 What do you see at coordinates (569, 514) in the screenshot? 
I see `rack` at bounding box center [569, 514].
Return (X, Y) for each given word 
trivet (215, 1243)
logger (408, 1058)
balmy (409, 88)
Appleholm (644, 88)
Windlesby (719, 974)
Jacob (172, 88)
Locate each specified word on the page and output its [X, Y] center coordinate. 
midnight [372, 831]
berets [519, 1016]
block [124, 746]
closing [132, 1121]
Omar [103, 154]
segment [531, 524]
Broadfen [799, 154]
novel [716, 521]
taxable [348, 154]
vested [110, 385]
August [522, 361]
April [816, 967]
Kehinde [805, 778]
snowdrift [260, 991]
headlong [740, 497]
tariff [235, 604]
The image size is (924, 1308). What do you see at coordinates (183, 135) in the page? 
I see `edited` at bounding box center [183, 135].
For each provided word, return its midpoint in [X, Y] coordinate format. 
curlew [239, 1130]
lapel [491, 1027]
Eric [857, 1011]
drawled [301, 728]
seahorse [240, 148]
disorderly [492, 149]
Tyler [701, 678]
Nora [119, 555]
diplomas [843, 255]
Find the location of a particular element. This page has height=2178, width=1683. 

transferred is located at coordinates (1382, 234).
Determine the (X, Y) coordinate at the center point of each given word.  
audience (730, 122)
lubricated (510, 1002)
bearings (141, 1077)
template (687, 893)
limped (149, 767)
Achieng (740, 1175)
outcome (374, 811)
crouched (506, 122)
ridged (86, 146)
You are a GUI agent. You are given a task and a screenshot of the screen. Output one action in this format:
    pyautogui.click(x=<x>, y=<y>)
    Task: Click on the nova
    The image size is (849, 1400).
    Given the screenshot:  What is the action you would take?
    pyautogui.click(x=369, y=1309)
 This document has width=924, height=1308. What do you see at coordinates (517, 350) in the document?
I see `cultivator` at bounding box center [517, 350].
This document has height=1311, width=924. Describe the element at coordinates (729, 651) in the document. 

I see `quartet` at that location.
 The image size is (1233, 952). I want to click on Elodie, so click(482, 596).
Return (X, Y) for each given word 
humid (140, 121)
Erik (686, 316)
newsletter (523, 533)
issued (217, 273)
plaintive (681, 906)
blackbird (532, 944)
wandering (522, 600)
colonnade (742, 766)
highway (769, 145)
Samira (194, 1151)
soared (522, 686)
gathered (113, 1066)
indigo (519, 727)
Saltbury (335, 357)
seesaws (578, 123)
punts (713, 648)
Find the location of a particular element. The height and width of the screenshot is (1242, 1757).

- - - -

Copy the material again from the line with "Erik (686, 316)" up to and including the last line, keeping every request as it is and shifting each coordinate in the answers by -95.

Erik (591, 221)
newsletter (428, 438)
issued (122, 178)
plaintive (586, 811)
blackbird (437, 849)
wandering (427, 505)
colonnade (647, 671)
highway (674, 50)
Samira (99, 1056)
soared (427, 591)
gathered (18, 971)
indigo (424, 632)
Saltbury (240, 262)
seesaws (483, 28)
punts (618, 553)
Find the location of a particular element. The height and width of the screenshot is (1242, 1757).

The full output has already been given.